> [Geometric shape edit sequences]
_ _ _ _
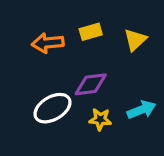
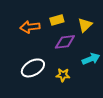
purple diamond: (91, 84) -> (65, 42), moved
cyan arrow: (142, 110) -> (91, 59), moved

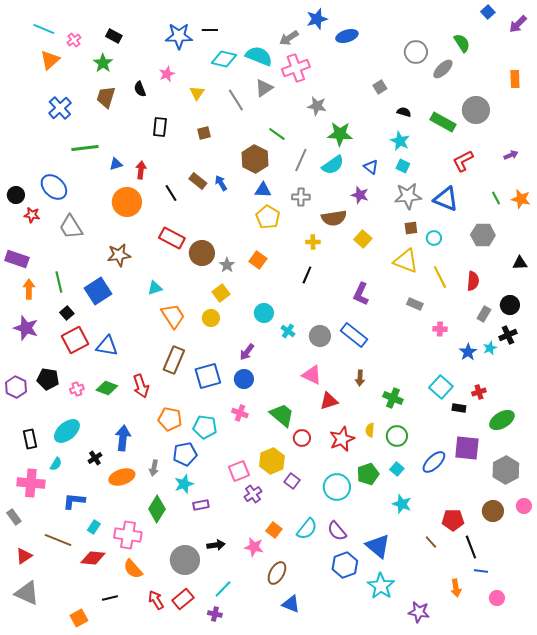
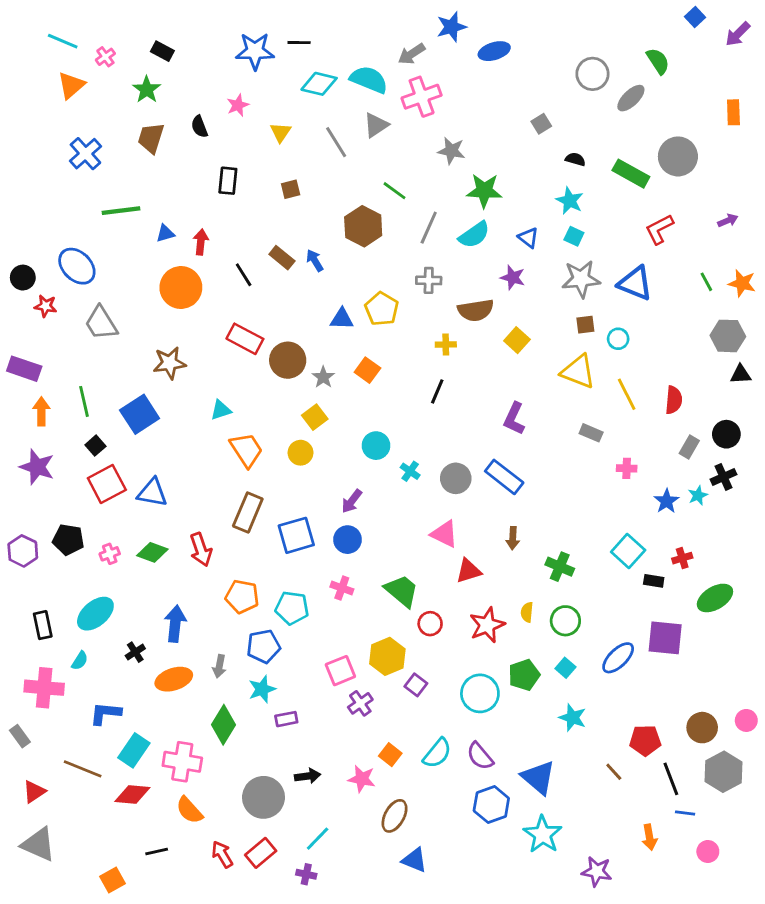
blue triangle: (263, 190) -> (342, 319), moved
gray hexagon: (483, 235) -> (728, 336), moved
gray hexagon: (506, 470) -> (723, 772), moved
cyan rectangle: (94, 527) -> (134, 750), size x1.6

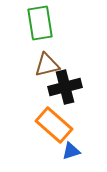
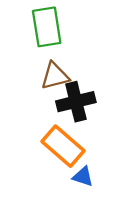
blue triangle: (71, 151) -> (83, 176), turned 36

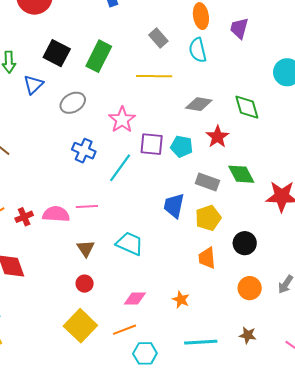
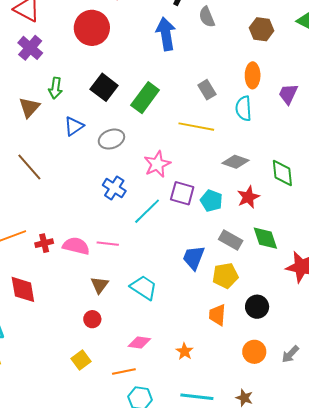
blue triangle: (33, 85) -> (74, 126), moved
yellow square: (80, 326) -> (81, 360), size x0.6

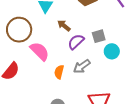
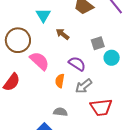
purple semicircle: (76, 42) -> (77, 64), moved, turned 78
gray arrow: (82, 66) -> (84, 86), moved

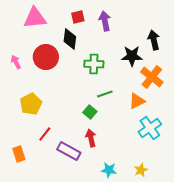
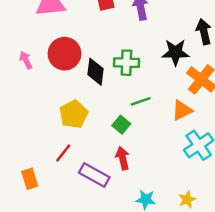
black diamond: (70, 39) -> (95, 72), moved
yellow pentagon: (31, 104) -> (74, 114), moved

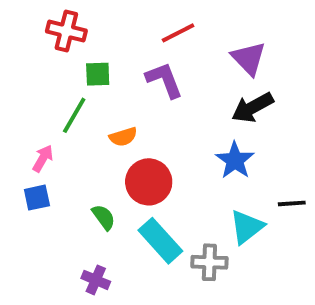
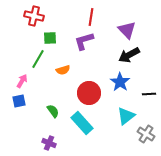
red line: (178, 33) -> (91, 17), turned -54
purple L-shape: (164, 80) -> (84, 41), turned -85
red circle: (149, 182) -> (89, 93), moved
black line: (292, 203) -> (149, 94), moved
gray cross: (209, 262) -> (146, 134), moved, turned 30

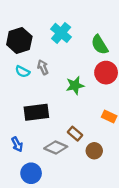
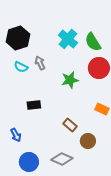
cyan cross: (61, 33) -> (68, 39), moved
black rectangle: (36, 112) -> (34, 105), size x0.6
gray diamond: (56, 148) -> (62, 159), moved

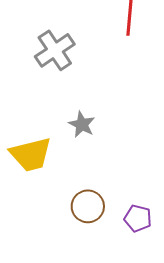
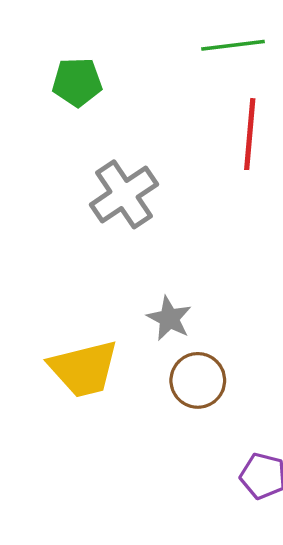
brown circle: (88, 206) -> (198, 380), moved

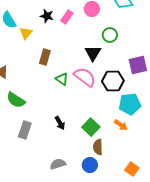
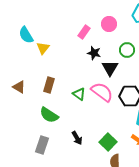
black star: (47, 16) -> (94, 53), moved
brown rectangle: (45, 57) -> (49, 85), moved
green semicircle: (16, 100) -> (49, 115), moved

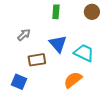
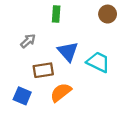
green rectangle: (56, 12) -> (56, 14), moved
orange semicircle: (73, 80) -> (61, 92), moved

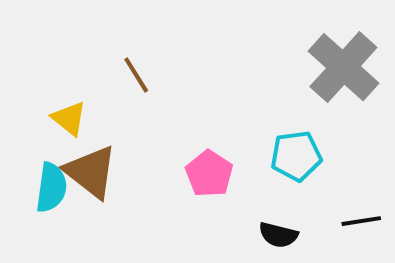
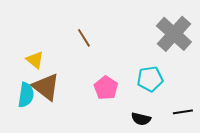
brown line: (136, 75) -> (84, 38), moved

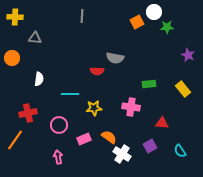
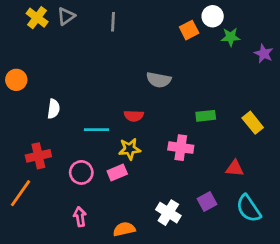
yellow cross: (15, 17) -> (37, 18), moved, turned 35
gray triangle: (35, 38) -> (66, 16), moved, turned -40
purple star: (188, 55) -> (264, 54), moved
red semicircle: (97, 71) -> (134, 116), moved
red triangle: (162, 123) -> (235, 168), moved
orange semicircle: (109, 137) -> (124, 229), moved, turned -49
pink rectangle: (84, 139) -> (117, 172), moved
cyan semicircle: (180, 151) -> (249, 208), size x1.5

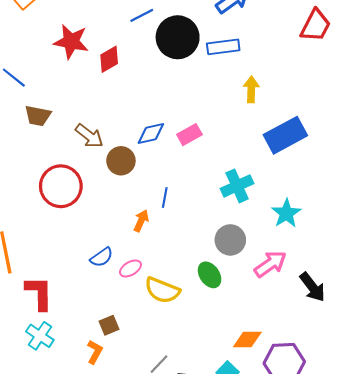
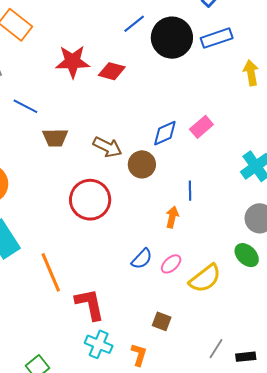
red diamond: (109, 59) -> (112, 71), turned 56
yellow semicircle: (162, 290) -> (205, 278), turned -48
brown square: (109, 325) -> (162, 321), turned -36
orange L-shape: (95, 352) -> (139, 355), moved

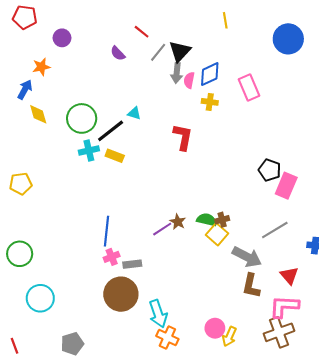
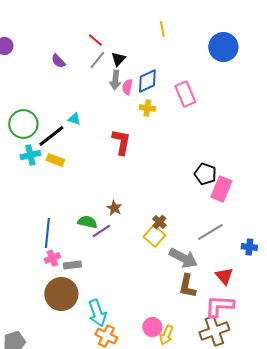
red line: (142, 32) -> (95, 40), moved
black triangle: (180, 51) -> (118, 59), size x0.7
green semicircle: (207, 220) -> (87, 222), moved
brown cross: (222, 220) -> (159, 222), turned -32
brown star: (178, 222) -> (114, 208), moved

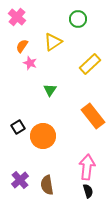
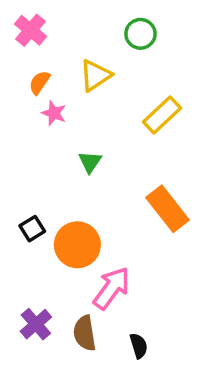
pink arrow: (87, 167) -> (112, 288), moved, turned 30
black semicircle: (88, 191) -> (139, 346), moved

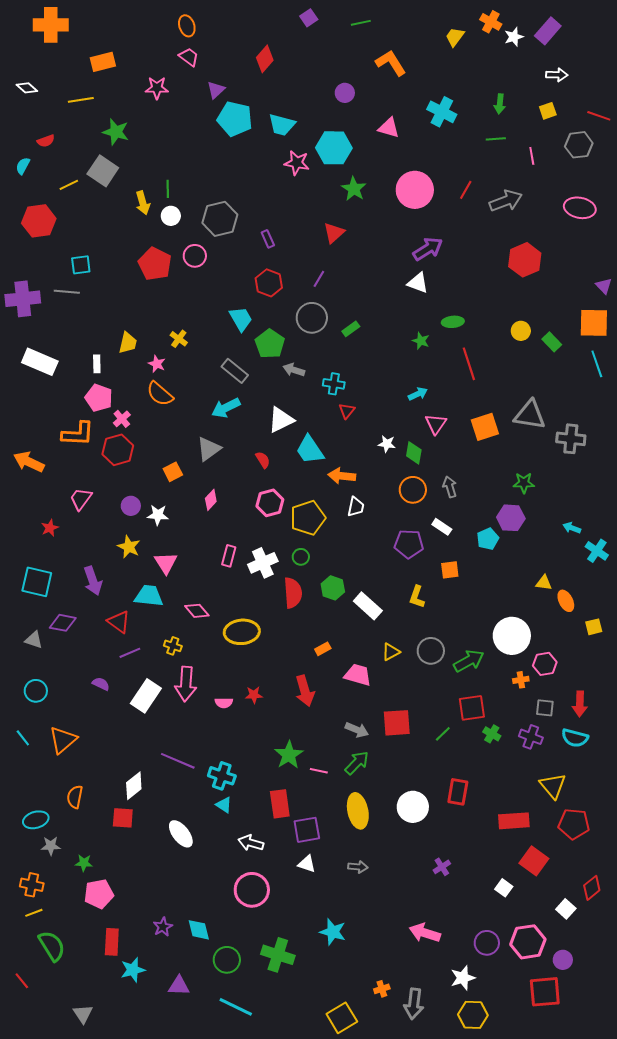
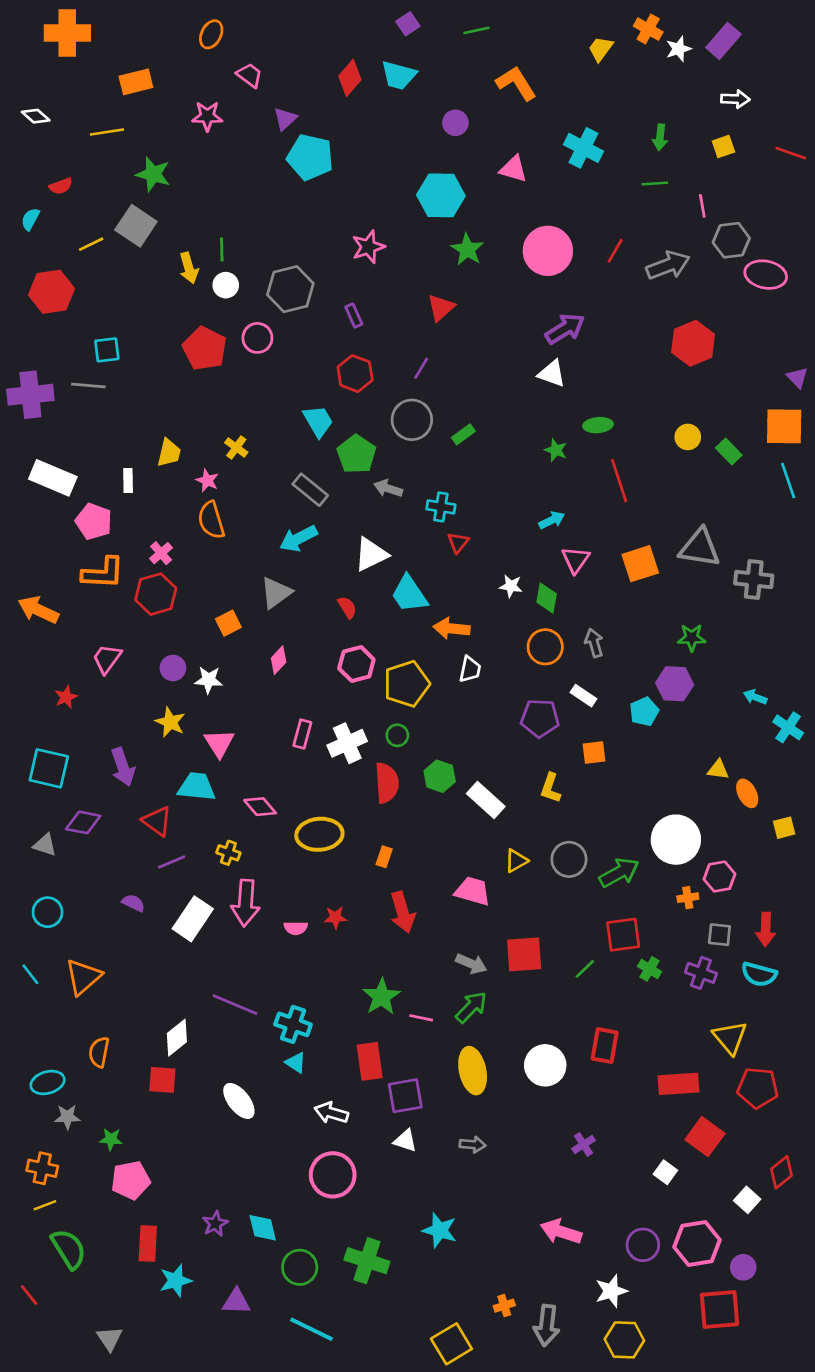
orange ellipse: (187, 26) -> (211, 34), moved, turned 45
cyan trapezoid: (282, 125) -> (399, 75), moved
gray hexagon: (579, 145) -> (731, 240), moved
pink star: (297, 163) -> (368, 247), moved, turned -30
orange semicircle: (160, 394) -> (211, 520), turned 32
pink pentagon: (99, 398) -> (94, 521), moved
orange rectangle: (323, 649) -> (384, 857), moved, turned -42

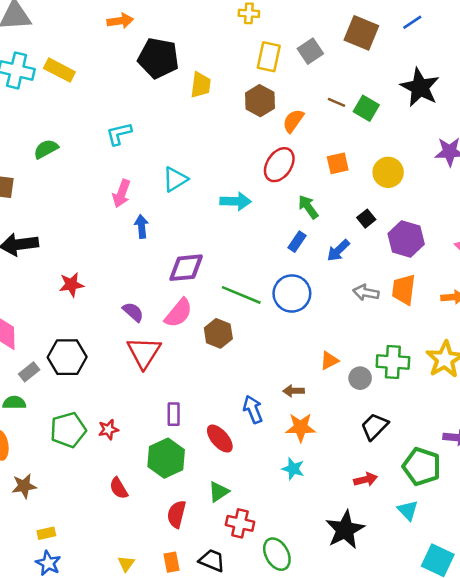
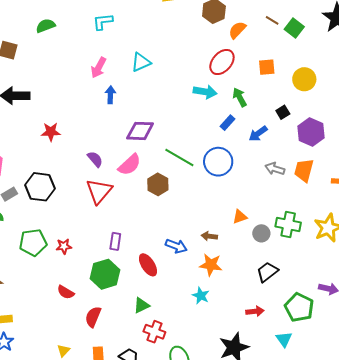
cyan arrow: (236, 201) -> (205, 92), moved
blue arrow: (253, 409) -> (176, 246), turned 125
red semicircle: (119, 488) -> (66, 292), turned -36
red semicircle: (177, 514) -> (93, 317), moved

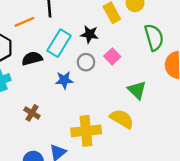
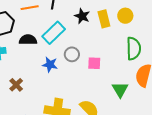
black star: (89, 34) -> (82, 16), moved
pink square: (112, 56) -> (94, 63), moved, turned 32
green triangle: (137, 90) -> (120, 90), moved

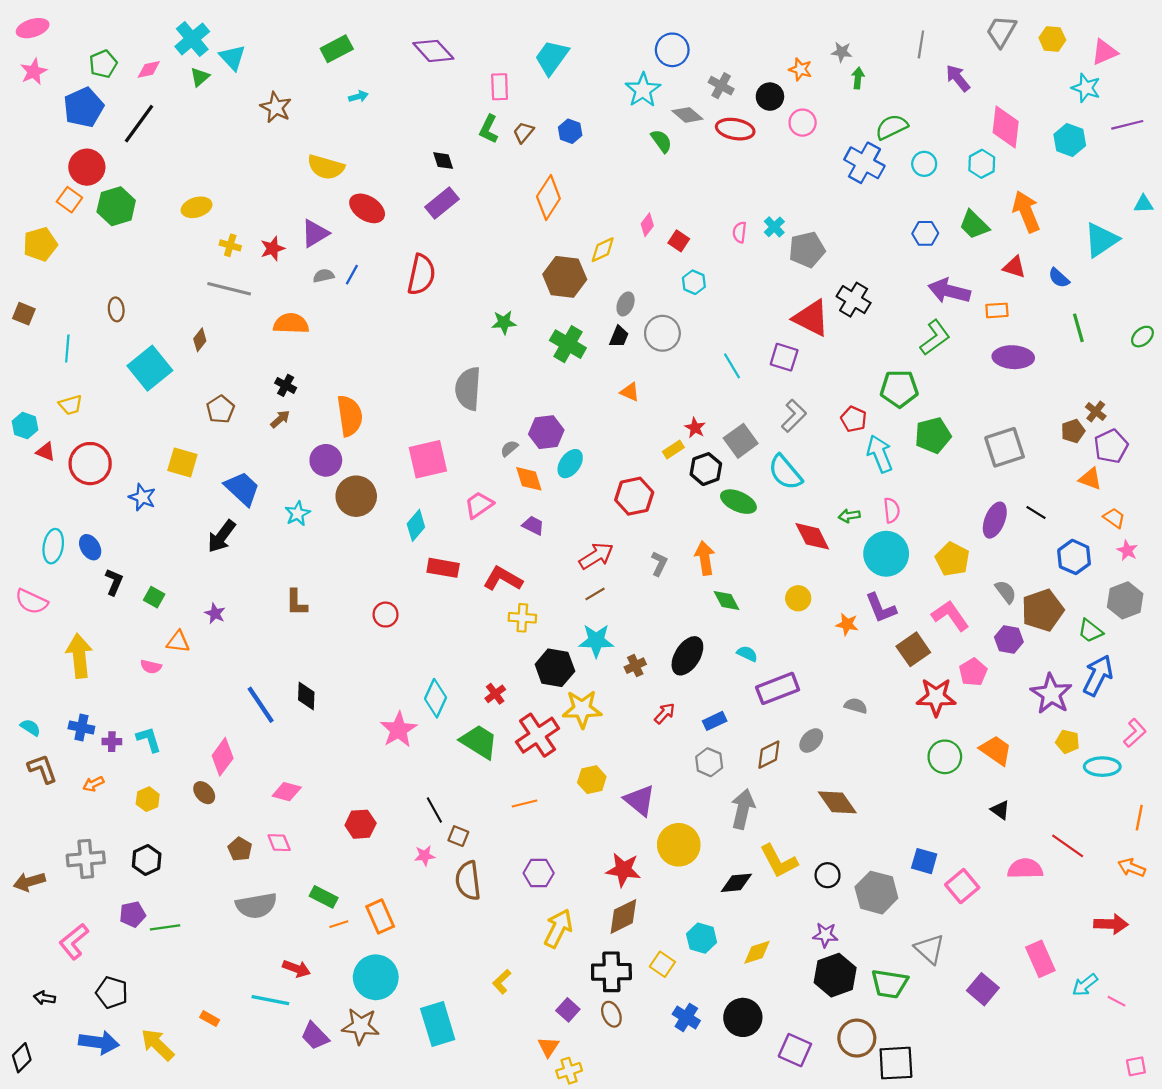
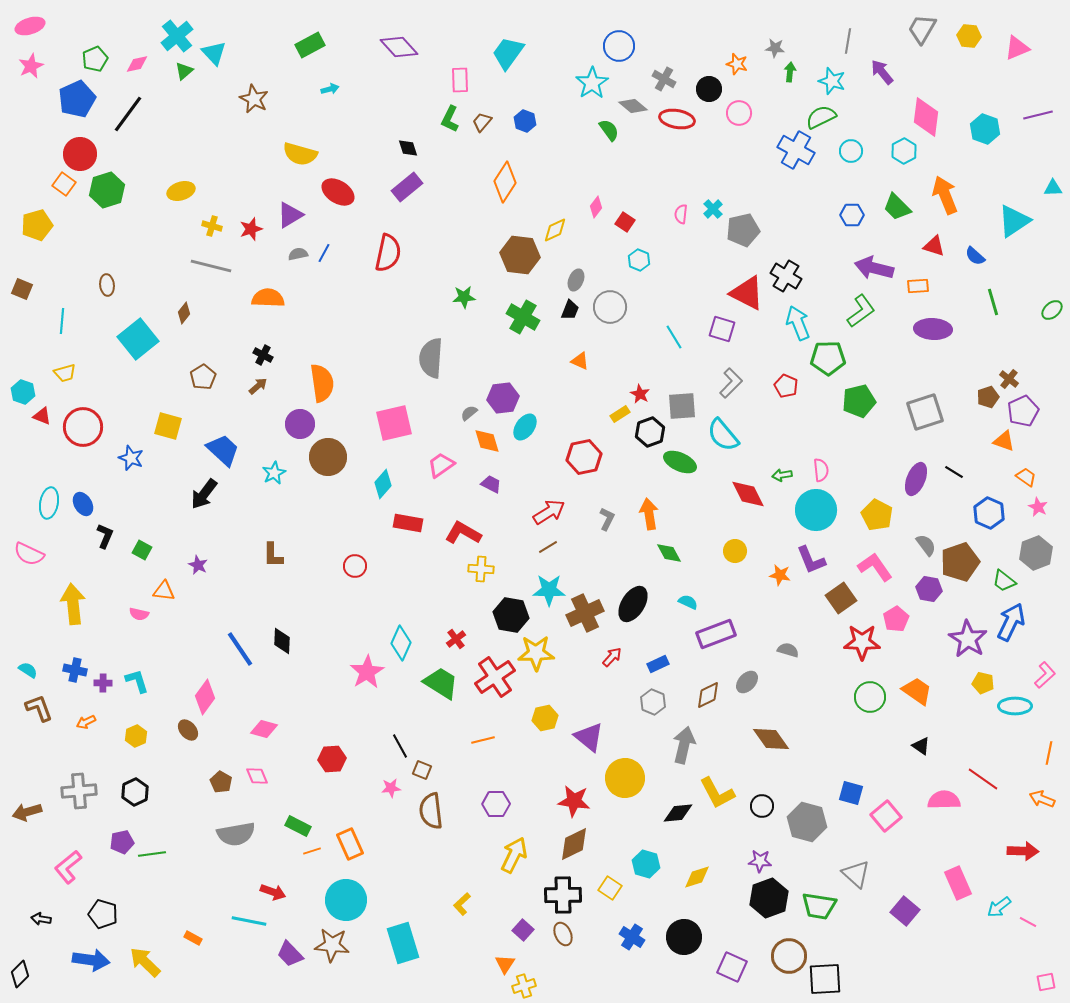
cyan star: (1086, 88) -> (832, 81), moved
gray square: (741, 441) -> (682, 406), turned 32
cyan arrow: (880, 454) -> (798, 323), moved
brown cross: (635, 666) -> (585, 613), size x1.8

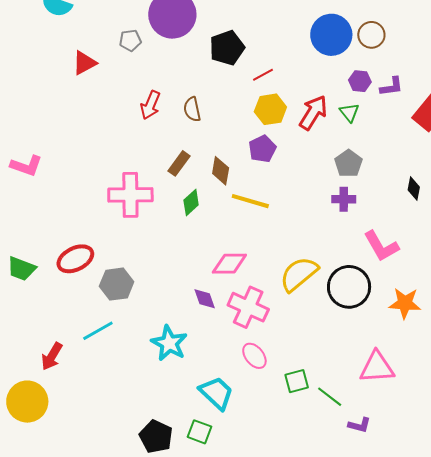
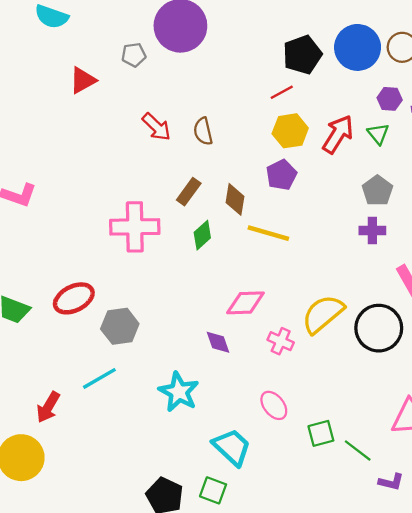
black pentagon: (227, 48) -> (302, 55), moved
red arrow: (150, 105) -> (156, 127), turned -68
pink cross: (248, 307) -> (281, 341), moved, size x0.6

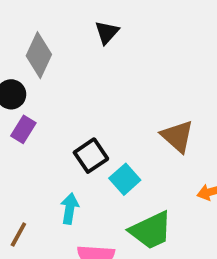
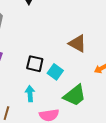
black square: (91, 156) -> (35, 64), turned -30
_ _ _ _
> [TASK BRIEF] Apart from the pictures, every line above must be printed exactly.

> [TASK RESULT]
purple diamond: (91, 84) -> (65, 42), moved
cyan arrow: (142, 110) -> (91, 59), moved

blue triangle: (263, 190) -> (342, 319), moved
gray hexagon: (483, 235) -> (728, 336), moved
gray hexagon: (506, 470) -> (723, 772), moved
cyan rectangle: (94, 527) -> (134, 750), size x1.6

blue triangle: (71, 151) -> (83, 176), turned 36

blue triangle: (33, 85) -> (74, 126), moved
yellow square: (80, 326) -> (81, 360), size x0.6

purple semicircle: (76, 42) -> (77, 64), moved, turned 78
gray arrow: (82, 66) -> (84, 86), moved

black diamond: (70, 39) -> (95, 72), moved
yellow pentagon: (31, 104) -> (74, 114), moved

red line: (178, 33) -> (91, 17), turned -54
purple L-shape: (164, 80) -> (84, 41), turned -85
red circle: (149, 182) -> (89, 93), moved
black line: (292, 203) -> (149, 94), moved
gray cross: (209, 262) -> (146, 134), moved, turned 30

cyan cross: (61, 33) -> (68, 39), moved
black rectangle: (36, 112) -> (34, 105), size x0.6
gray diamond: (56, 148) -> (62, 159), moved

brown circle: (88, 206) -> (198, 380), moved

black star: (47, 16) -> (94, 53), moved
brown rectangle: (45, 57) -> (49, 85), moved
green semicircle: (16, 100) -> (49, 115), moved

green rectangle: (56, 12) -> (56, 14), moved
orange semicircle: (73, 80) -> (61, 92), moved

brown line: (136, 75) -> (84, 38), moved

yellow cross: (15, 17) -> (37, 18), moved, turned 35
gray triangle: (35, 38) -> (66, 16), moved, turned -40
purple star: (188, 55) -> (264, 54), moved
red semicircle: (97, 71) -> (134, 116), moved
red triangle: (162, 123) -> (235, 168), moved
orange semicircle: (109, 137) -> (124, 229), moved, turned -49
pink rectangle: (84, 139) -> (117, 172), moved
cyan semicircle: (180, 151) -> (249, 208), size x1.5

red diamond: (109, 59) -> (112, 71), turned 56
yellow semicircle: (162, 290) -> (205, 278), turned -48
brown square: (109, 325) -> (162, 321), turned -36
orange L-shape: (95, 352) -> (139, 355), moved

red line: (142, 32) -> (95, 40), moved
black triangle: (180, 51) -> (118, 59), size x0.7
green semicircle: (207, 220) -> (87, 222), moved
brown cross: (222, 220) -> (159, 222), turned -32
brown star: (178, 222) -> (114, 208), moved

pink arrow: (87, 167) -> (112, 288), moved, turned 30
black semicircle: (88, 191) -> (139, 346), moved

orange ellipse: (187, 26) -> (211, 34), moved, turned 45
cyan trapezoid: (282, 125) -> (399, 75), moved
gray hexagon: (579, 145) -> (731, 240), moved
pink star: (297, 163) -> (368, 247), moved, turned -30
orange semicircle: (160, 394) -> (211, 520), turned 32
pink pentagon: (99, 398) -> (94, 521), moved
orange rectangle: (323, 649) -> (384, 857), moved, turned -42

cyan arrow: (236, 201) -> (205, 92), moved
blue arrow: (253, 409) -> (176, 246), turned 125
red semicircle: (119, 488) -> (66, 292), turned -36
red semicircle: (177, 514) -> (93, 317), moved

black star: (89, 34) -> (82, 16), moved
pink square: (112, 56) -> (94, 63), moved, turned 32
green triangle: (137, 90) -> (120, 90), moved

cyan star: (1086, 88) -> (832, 81), moved
gray square: (741, 441) -> (682, 406), turned 32
cyan arrow: (880, 454) -> (798, 323), moved
brown cross: (635, 666) -> (585, 613), size x1.8

black pentagon: (227, 48) -> (302, 55), moved
red arrow: (150, 105) -> (156, 127), turned -68
pink cross: (248, 307) -> (281, 341), moved, size x0.6

black square: (91, 156) -> (35, 64), turned -30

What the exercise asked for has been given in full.